• **WRITTEN TASK**:
Quote the items from the line that contains "yellow semicircle: moved" through the line that contains "black triangle: moved 23", both included, leaving the pictures out of your answer.

+++

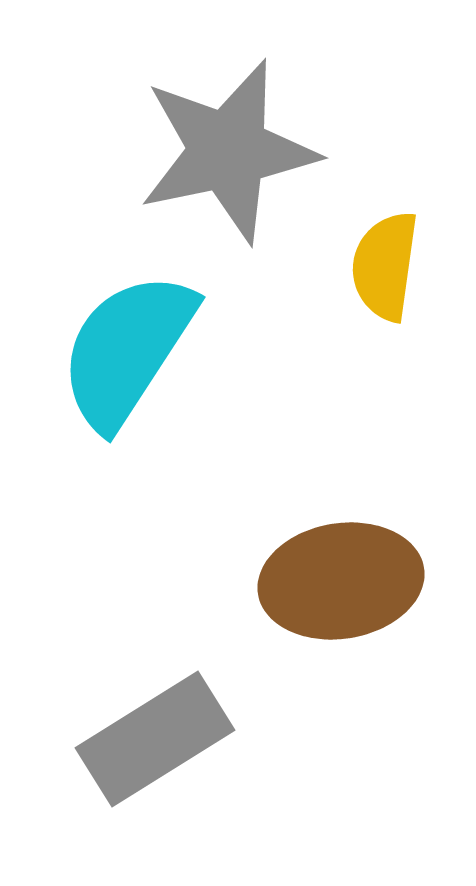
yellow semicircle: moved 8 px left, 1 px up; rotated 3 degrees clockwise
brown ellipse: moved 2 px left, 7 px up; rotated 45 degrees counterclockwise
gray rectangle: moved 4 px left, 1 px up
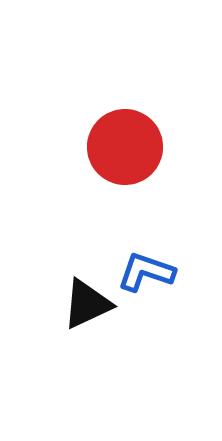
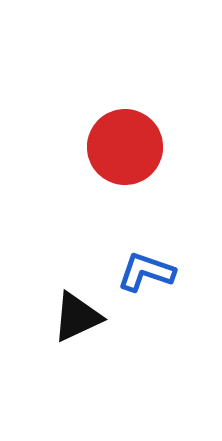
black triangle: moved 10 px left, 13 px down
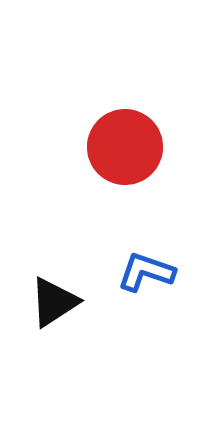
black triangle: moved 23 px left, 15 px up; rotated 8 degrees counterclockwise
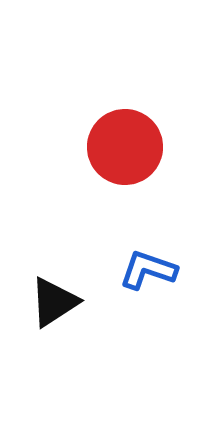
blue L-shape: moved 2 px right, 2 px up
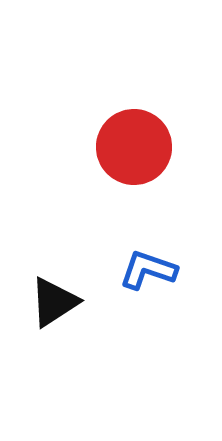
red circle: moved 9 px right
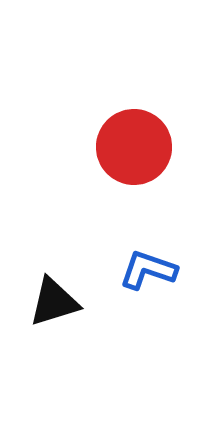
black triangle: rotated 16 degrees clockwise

+++

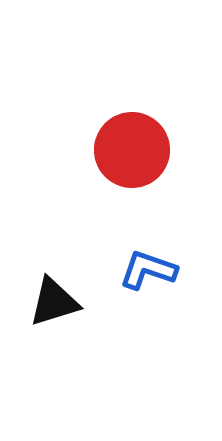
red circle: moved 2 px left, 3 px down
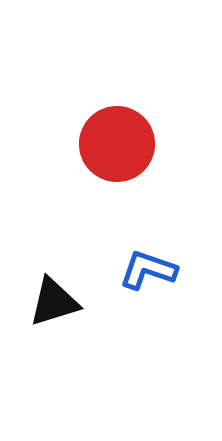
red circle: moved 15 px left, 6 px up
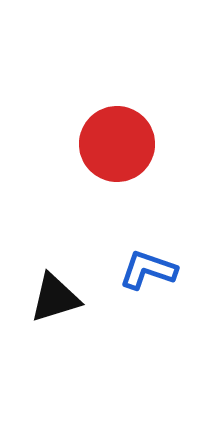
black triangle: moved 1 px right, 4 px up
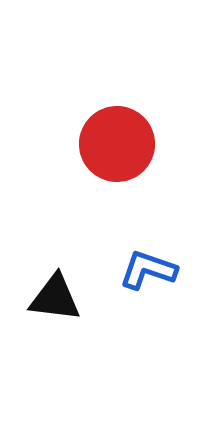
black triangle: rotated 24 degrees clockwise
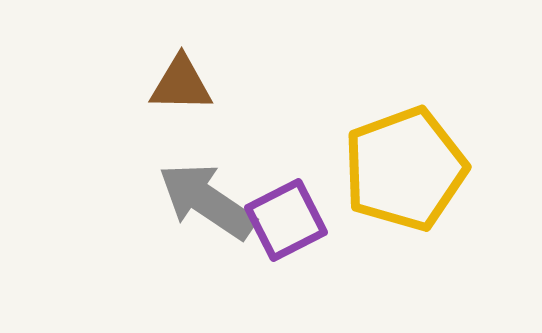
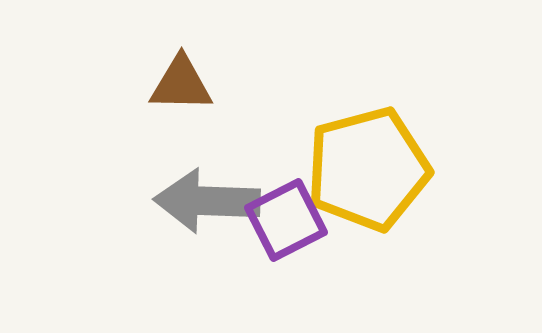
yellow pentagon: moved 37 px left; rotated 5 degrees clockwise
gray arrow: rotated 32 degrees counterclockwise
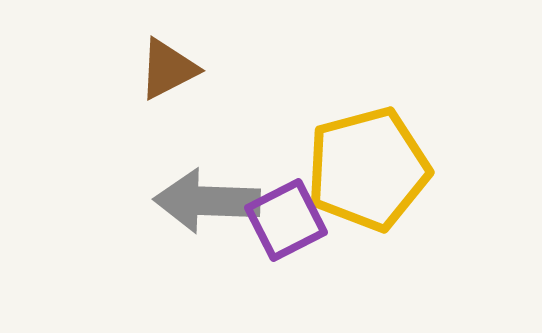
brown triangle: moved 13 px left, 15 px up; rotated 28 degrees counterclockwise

+++

• **EXPECTED OUTPUT**:
yellow semicircle: moved 8 px left, 1 px up; rotated 3 degrees clockwise
brown ellipse: moved 2 px left, 7 px up; rotated 45 degrees counterclockwise
gray rectangle: moved 4 px left, 1 px up
black triangle: moved 10 px left, 13 px down
black triangle: moved 23 px left, 15 px up; rotated 8 degrees counterclockwise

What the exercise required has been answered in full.